**WORK REQUIRED:**
Your copy of the data should match it exactly, leaving out only the pictures.

START SUPPLIED RECORDS

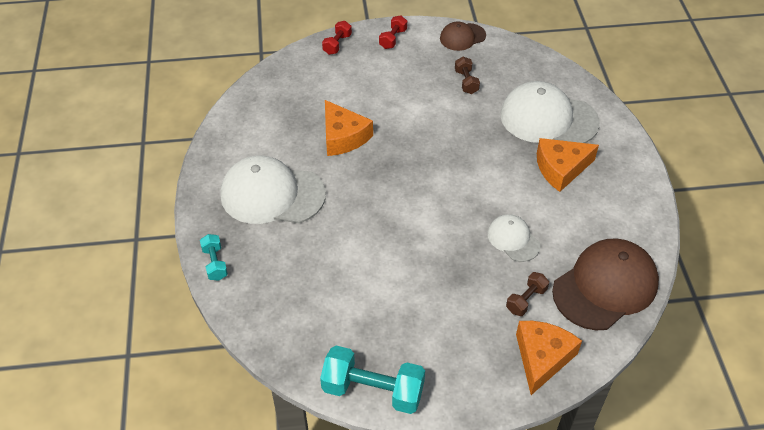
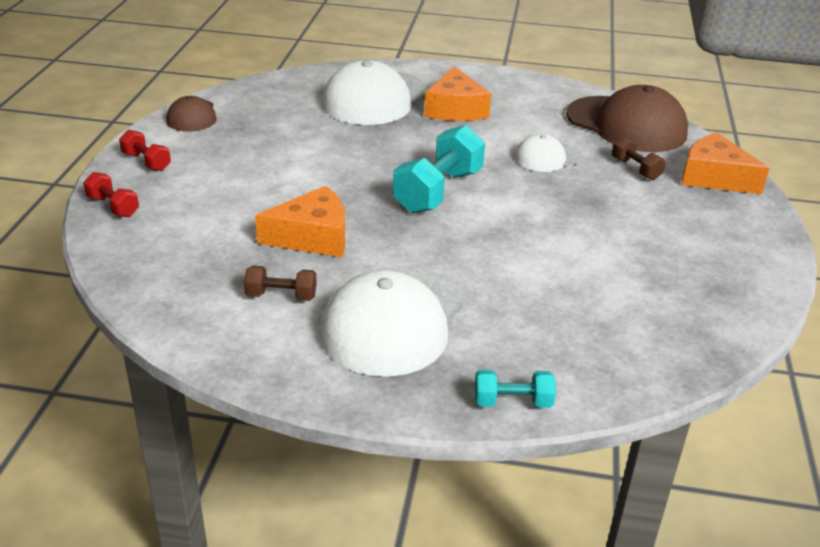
camera: 75 degrees left, 15 degrees down
turquoise dumbbell [320,346,425,414] -> turquoise dumbbell moved to [393,125,485,213]
brown dumbbell [455,57,480,94] -> brown dumbbell moved to [244,266,317,301]
brown cap [552,239,659,330] -> brown cap turned 150 degrees clockwise [566,85,688,152]

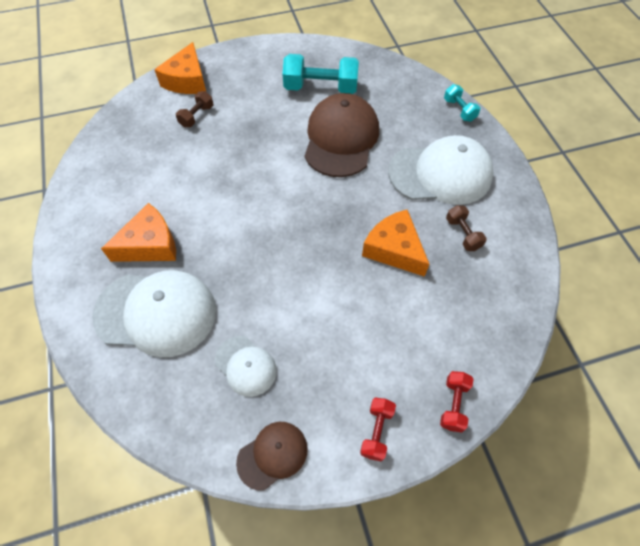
camera: 115 degrees left, 25 degrees up
turquoise dumbbell [393,125,485,213] -> turquoise dumbbell moved to [282,54,359,94]
white cap [515,134,583,172] -> white cap moved to [215,336,277,397]
brown cap [566,85,688,152] -> brown cap moved to [305,93,379,177]

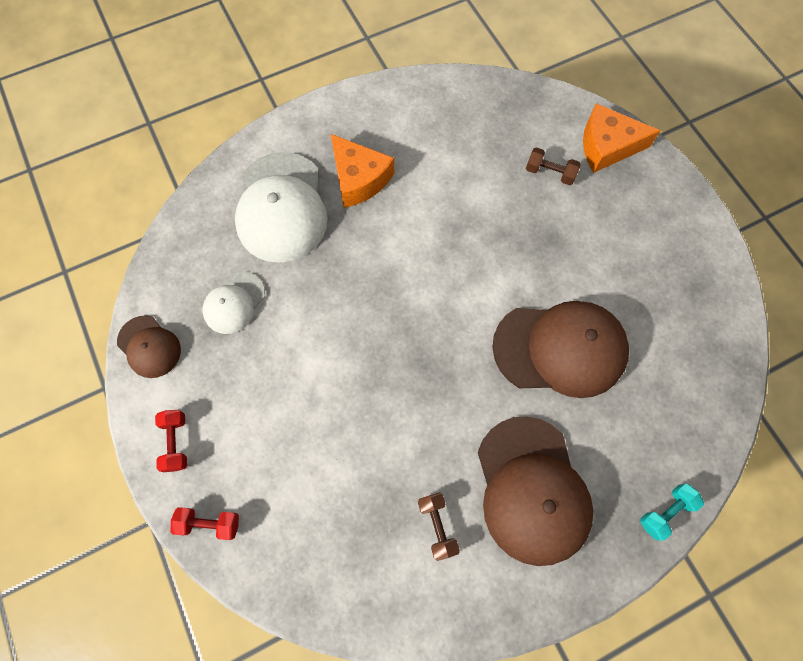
camera: 80 degrees right, 10 degrees up
turquoise dumbbell [282,54,359,94] -> none
red dumbbell [360,398,396,462] -> red dumbbell turned 75 degrees clockwise [155,410,187,472]
orange cheese [362,209,429,277] -> none
white cap [388,135,494,205] -> brown cap [478,416,593,566]
brown dumbbell [446,205,487,251] -> brown dumbbell turned 75 degrees counterclockwise [418,492,460,561]

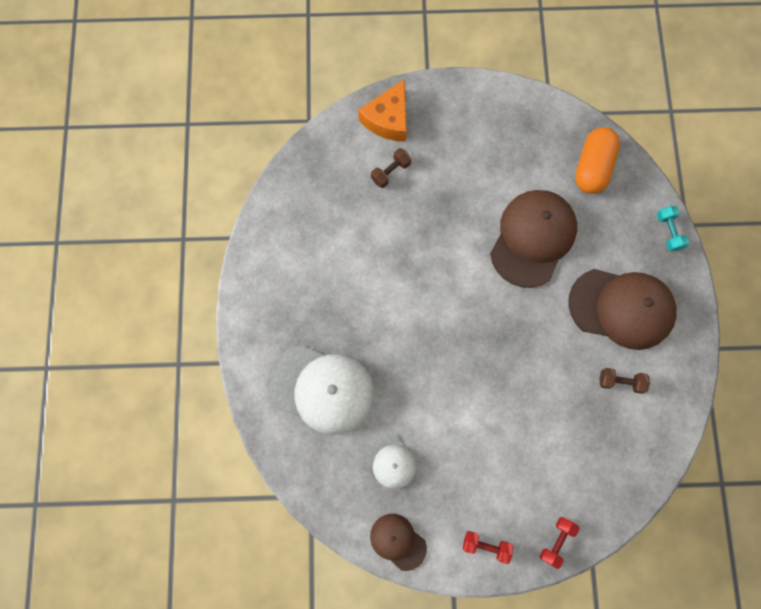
camera: 65 degrees left, 5 degrees up
brown cap [117,315,181,378] -> brown cap turned 120 degrees counterclockwise [370,514,427,571]
orange cheese [331,134,394,208] -> none
none -> orange capsule [575,127,620,194]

END SUPPLIED RECORDS

**SOLUTION TO THIS EXERCISE:**
camera: 75 degrees left, 15 degrees down
turquoise dumbbell [320,346,425,414] -> turquoise dumbbell moved to [393,125,485,213]
brown dumbbell [455,57,480,94] -> brown dumbbell moved to [244,266,317,301]
brown cap [552,239,659,330] -> brown cap turned 150 degrees clockwise [566,85,688,152]

camera: 115 degrees left, 25 degrees up
turquoise dumbbell [393,125,485,213] -> turquoise dumbbell moved to [282,54,359,94]
white cap [515,134,583,172] -> white cap moved to [215,336,277,397]
brown cap [566,85,688,152] -> brown cap moved to [305,93,379,177]

camera: 80 degrees right, 10 degrees up
turquoise dumbbell [282,54,359,94] -> none
red dumbbell [360,398,396,462] -> red dumbbell turned 75 degrees clockwise [155,410,187,472]
orange cheese [362,209,429,277] -> none
white cap [388,135,494,205] -> brown cap [478,416,593,566]
brown dumbbell [446,205,487,251] -> brown dumbbell turned 75 degrees counterclockwise [418,492,460,561]

camera: 65 degrees left, 5 degrees up
brown cap [117,315,181,378] -> brown cap turned 120 degrees counterclockwise [370,514,427,571]
orange cheese [331,134,394,208] -> none
none -> orange capsule [575,127,620,194]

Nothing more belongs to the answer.